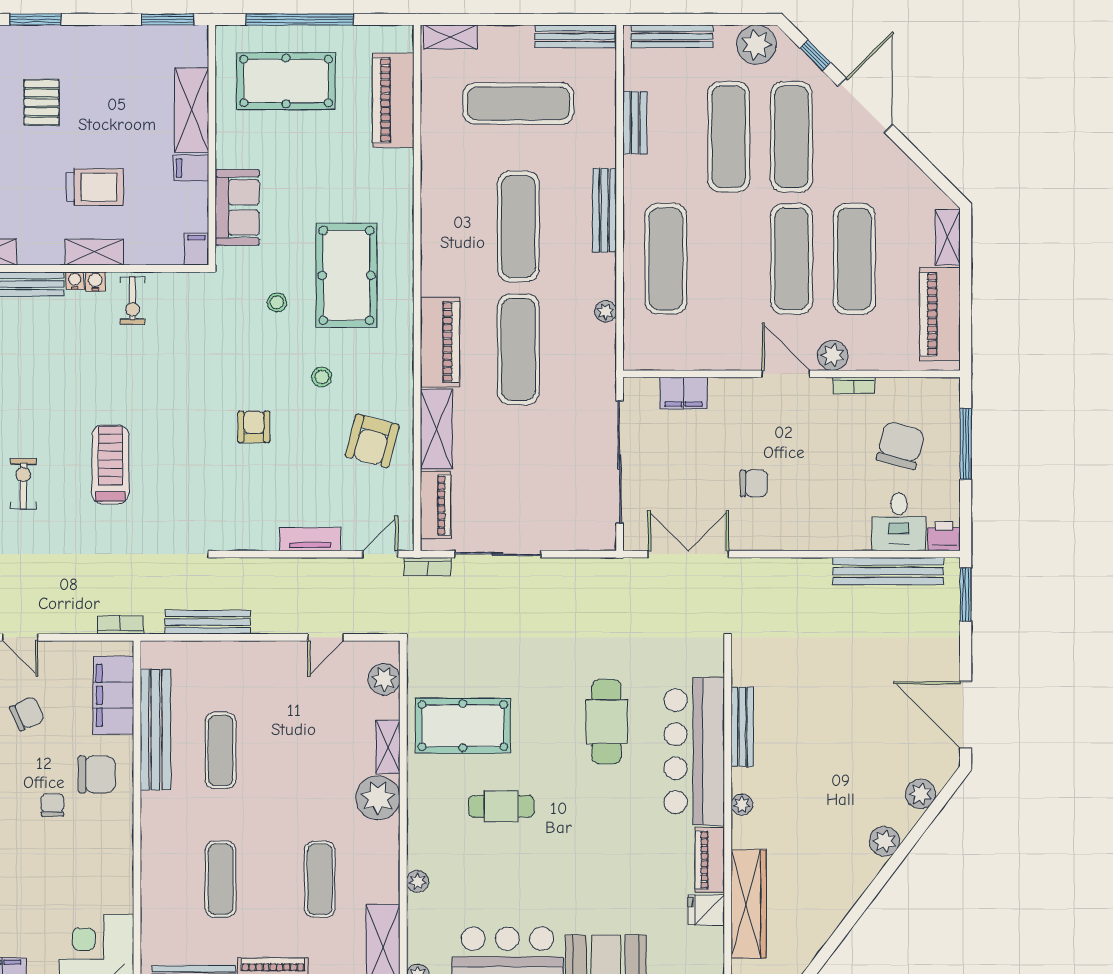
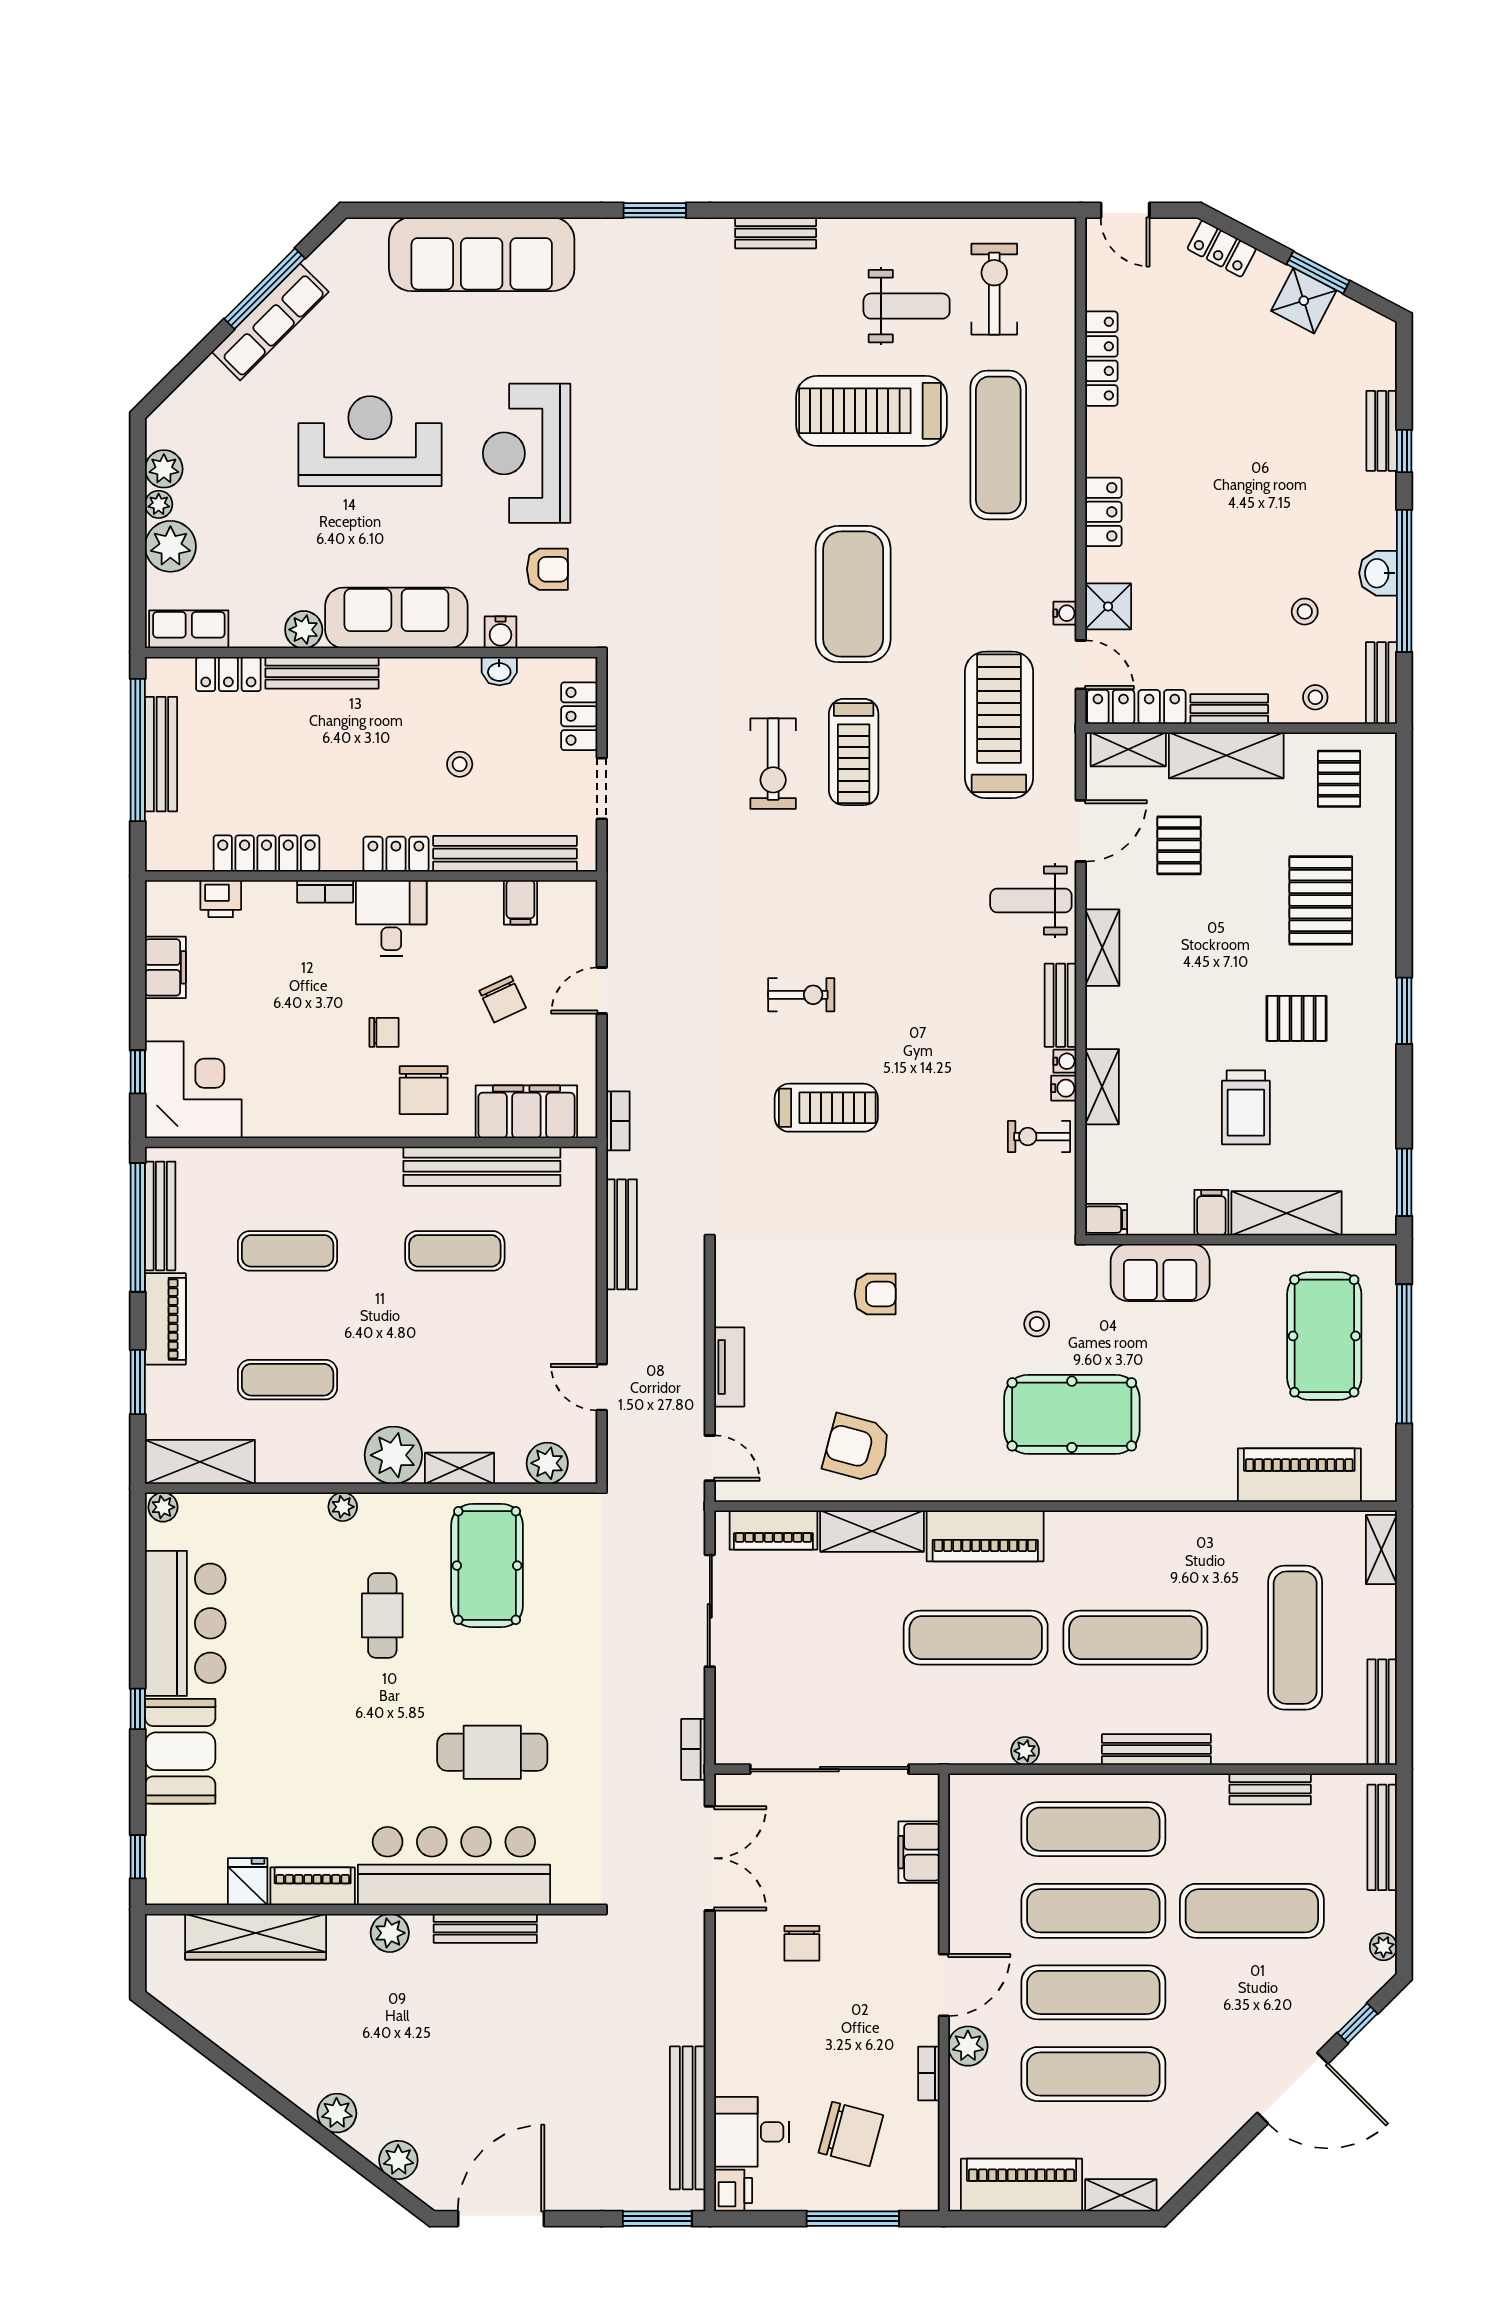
plant: (756, 45) -> (1383, 1947), width x0.53, depth x0.53
exercise mat: (792, 137) -> (1093, 1911), moved
trolley: (95, 187) -> (1246, 1107), moved
stool: (322, 377) -> (940, 1382), removed
bookcase: (427, 567) -> (693, 1749), moved
plant: (742, 805) -> (390, 1933), width x1.38, depth x1.38
plant: (418, 881) -> (343, 1507), moved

■ ■ ■

How to complete this task:
Quote each record exactly as it stands, minus the pictures.

Answer area:
plant: (756, 45) -> (1383, 1947), width x0.53, depth x0.53
exercise mat: (792, 137) -> (1093, 1911), moved
trolley: (95, 187) -> (1246, 1107), moved
stool: (322, 377) -> (940, 1382), removed
bookcase: (427, 567) -> (693, 1749), moved
plant: (742, 805) -> (390, 1933), width x1.38, depth x1.38
plant: (418, 881) -> (343, 1507), moved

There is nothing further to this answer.